**What this task involves**
When you copy the records that follow, please keep every word exactly as it is and leave out the pictures.

**Supplied information**
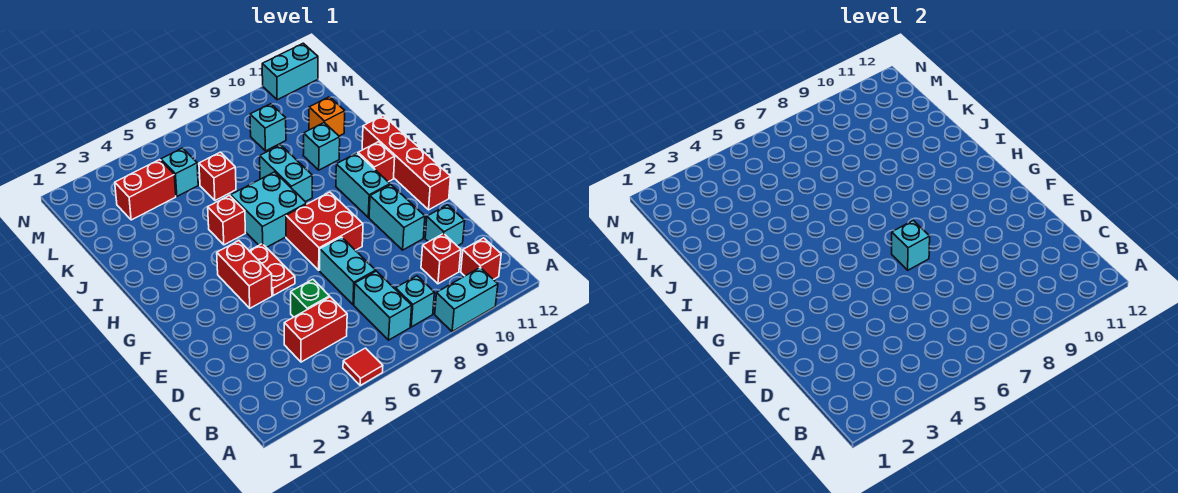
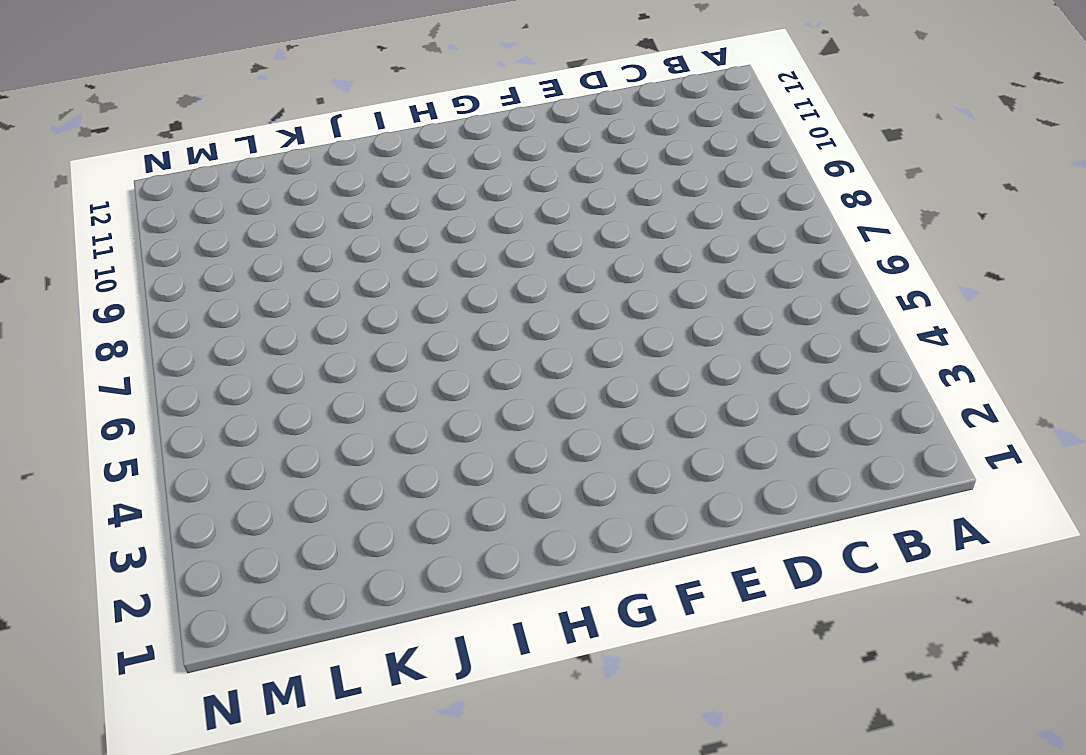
none -> red tile A5 level 1
none -> cyan brick A9:A10 level 1
none -> cyan brick B7:C7 level 1

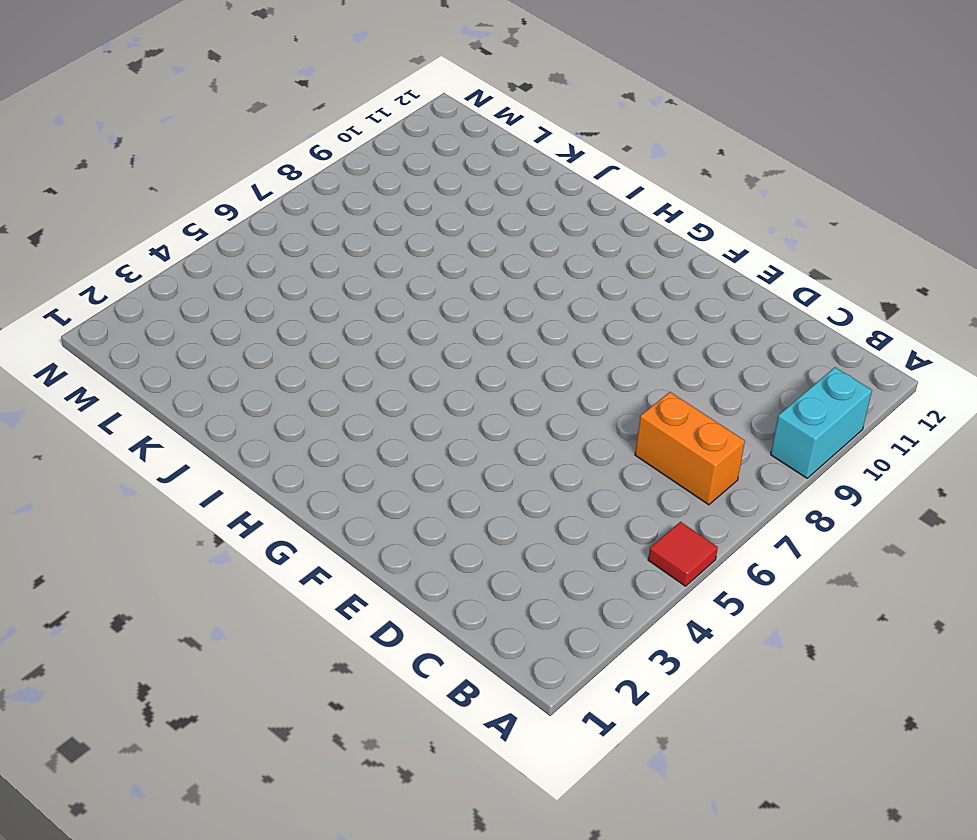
orange brick B7:C7 level 1 -> cyan brick B7:C7 level 1
none -> cyan brick B8 level 1
none -> red brick B11 level 1
none -> red brick C4:C5 level 1

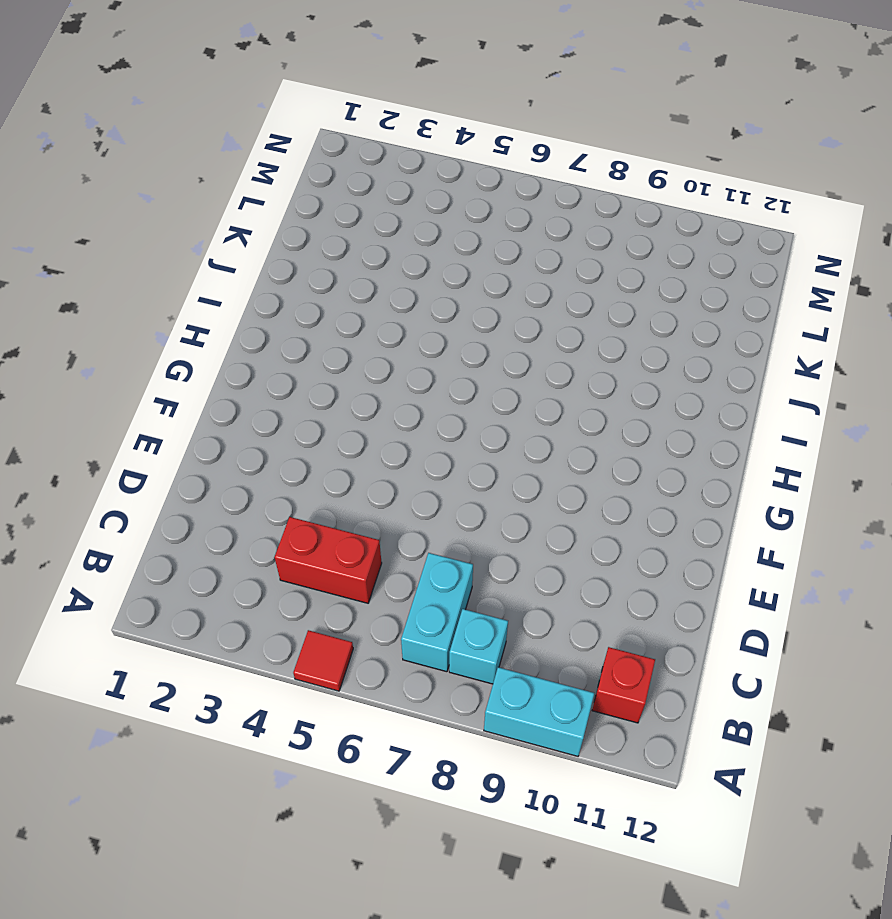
none -> red brick C10 level 1
none -> green brick D5 level 1
none -> cyan brick D7:E7 level 1

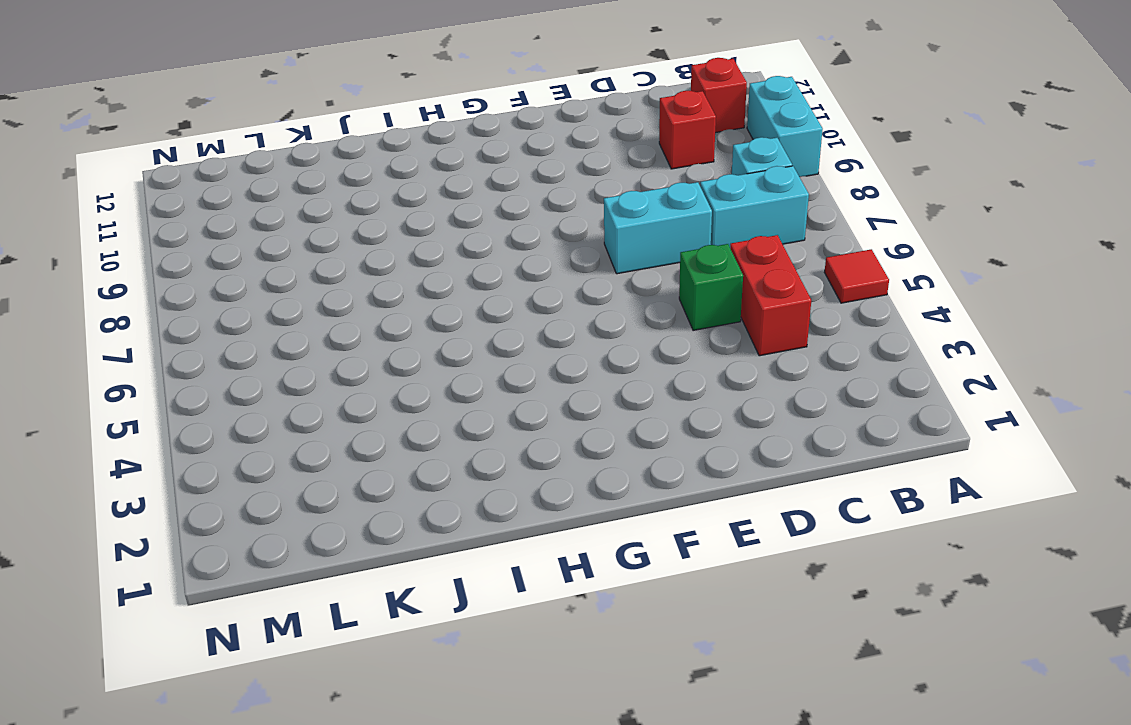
none -> cyan brick D11 level 1
none -> cyan brick E10:F10 level 1
none -> red brick F4:G4 level 1

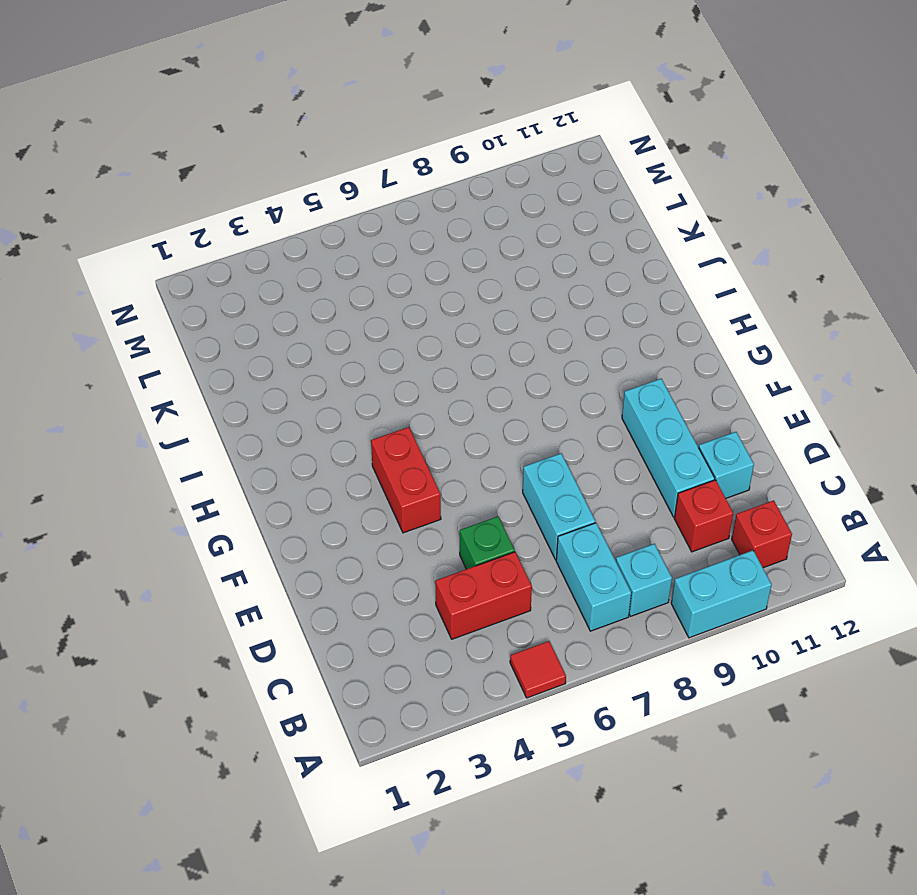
cyan brick D10:F10 level 1 -> cyan brick E10:F10 level 1
none -> red plate F5:G5 level 1
none -> red brick F7:G8 level 1
none -> red brick F12:I12 level 1

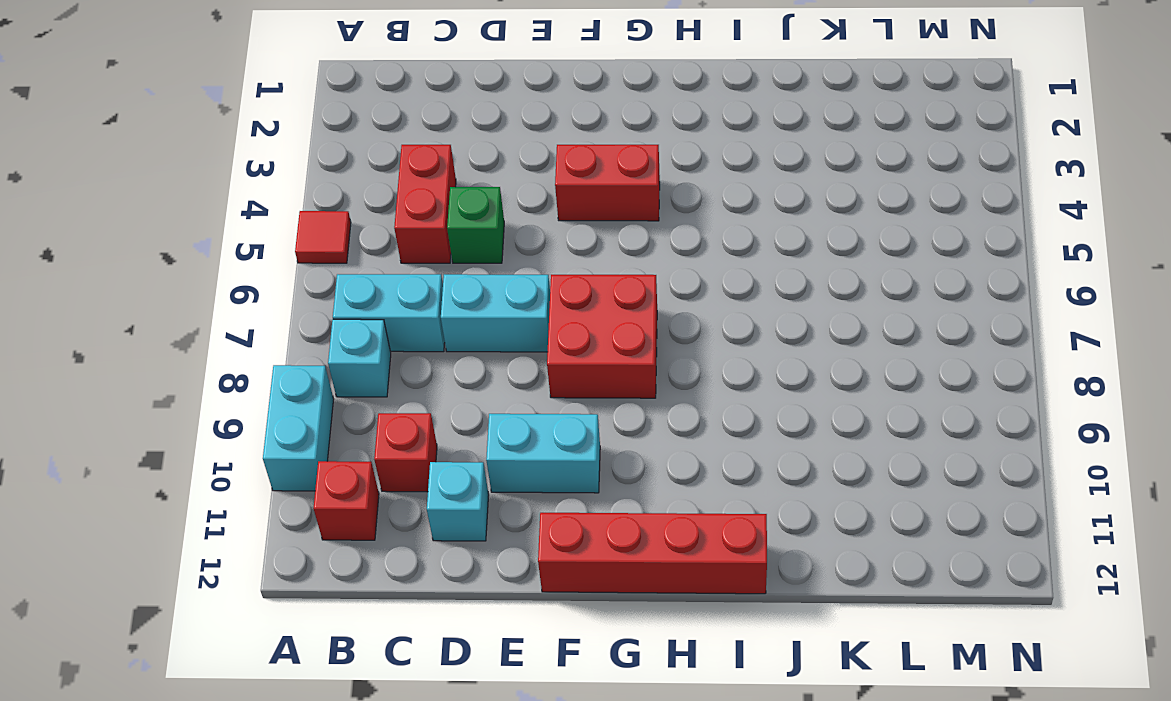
none -> red plate F5:G5 level 1
none -> cyan brick G10:H10 level 1
none -> cyan brick H6:I7 level 1

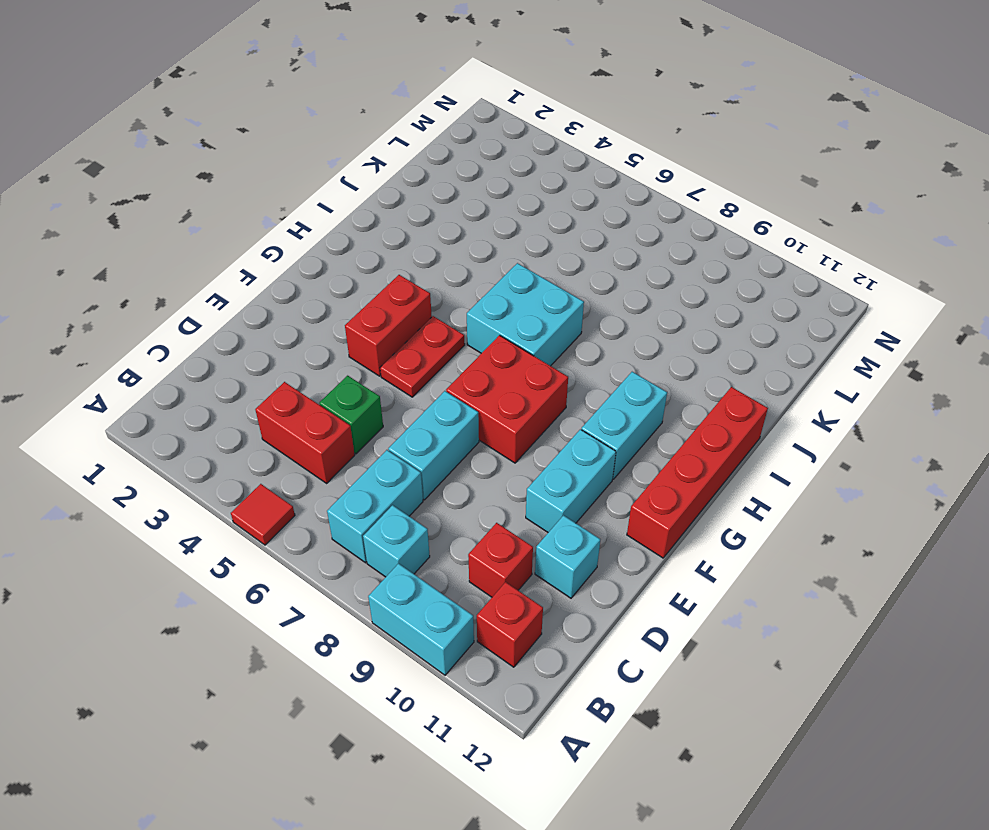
none -> red brick H11 level 1
none -> red brick I5 level 1
none -> cyan brick I8:J8 level 1

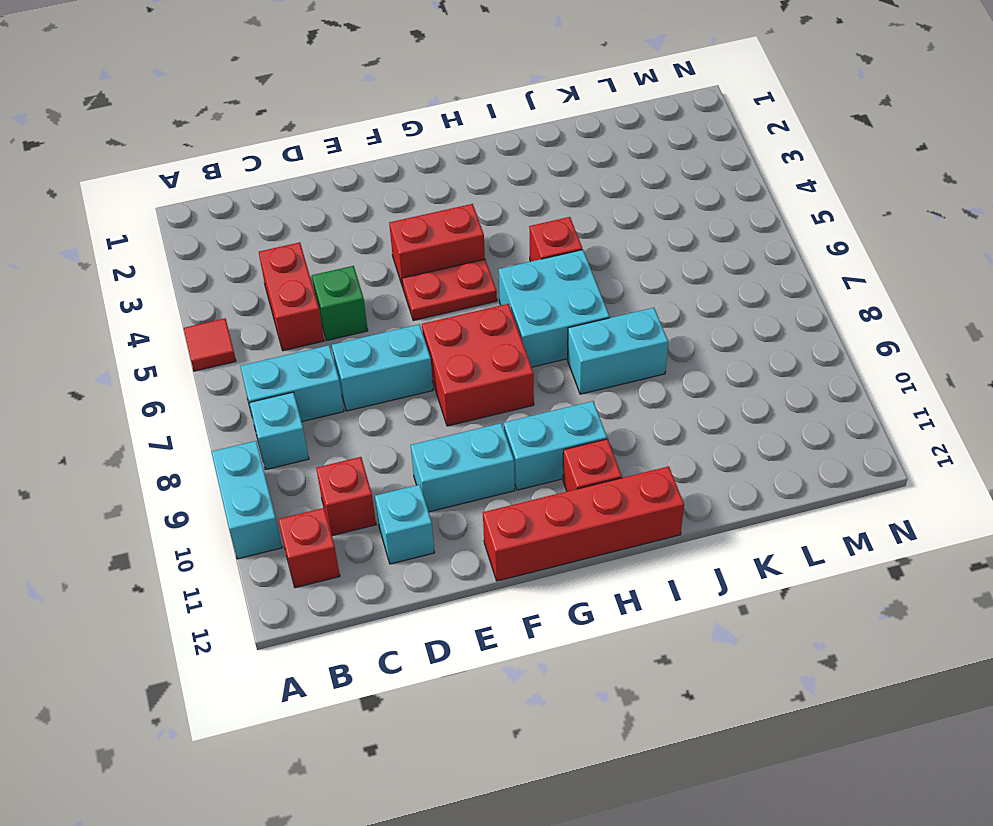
none -> cyan brick J10 level 1
none -> red brick K6 level 1
none -> orange brick K11 level 1

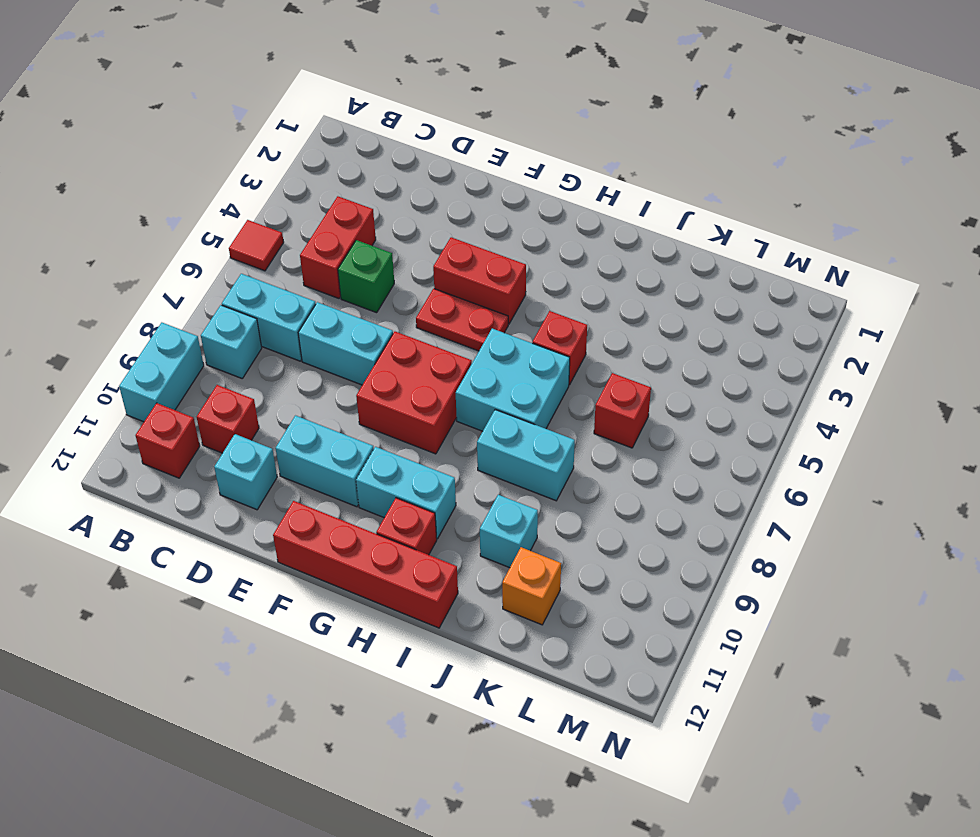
none -> red brick L3:L4 level 1
none -> cyan brick L5 level 1
none -> cyan brick L9 level 1

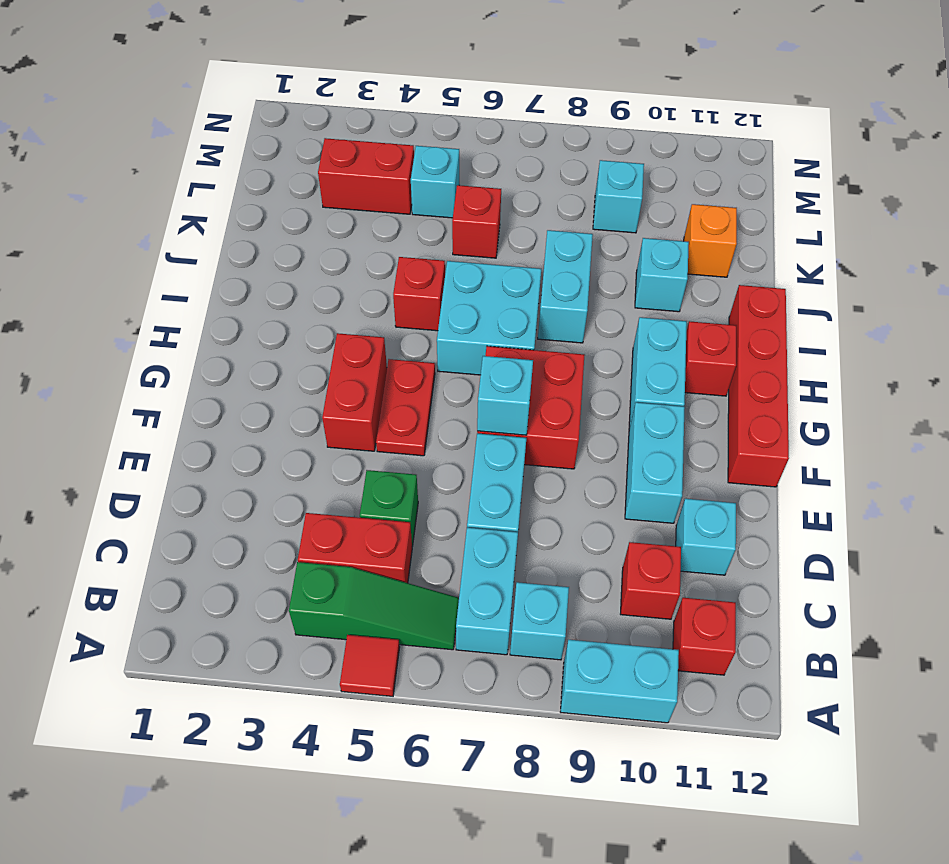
green slope B4:B6 level 1 top 4 -> none
none -> cyan brick N11:N12 level 1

**Expected answer**
none -> red tile A5 level 1
none -> cyan brick A9:A10 level 1
none -> cyan brick B7:C7 level 1

orange brick B7:C7 level 1 -> cyan brick B7:C7 level 1
none -> cyan brick B8 level 1
none -> red brick B11 level 1
none -> red brick C4:C5 level 1

none -> red brick C10 level 1
none -> green brick D5 level 1
none -> cyan brick D7:E7 level 1

none -> cyan brick D11 level 1
none -> cyan brick E10:F10 level 1
none -> red brick F4:G4 level 1

cyan brick D10:F10 level 1 -> cyan brick E10:F10 level 1
none -> red plate F5:G5 level 1
none -> red brick F7:G8 level 1
none -> red brick F12:I12 level 1

none -> red plate F5:G5 level 1
none -> cyan brick G10:H10 level 1
none -> cyan brick H6:I7 level 1

none -> red brick H11 level 1
none -> red brick I5 level 1
none -> cyan brick I8:J8 level 1

none -> cyan brick J10 level 1
none -> red brick K6 level 1
none -> orange brick K11 level 1

none -> red brick L3:L4 level 1
none -> cyan brick L5 level 1
none -> cyan brick L9 level 1

green slope B4:B6 level 1 top 4 -> none
none -> cyan brick N11:N12 level 1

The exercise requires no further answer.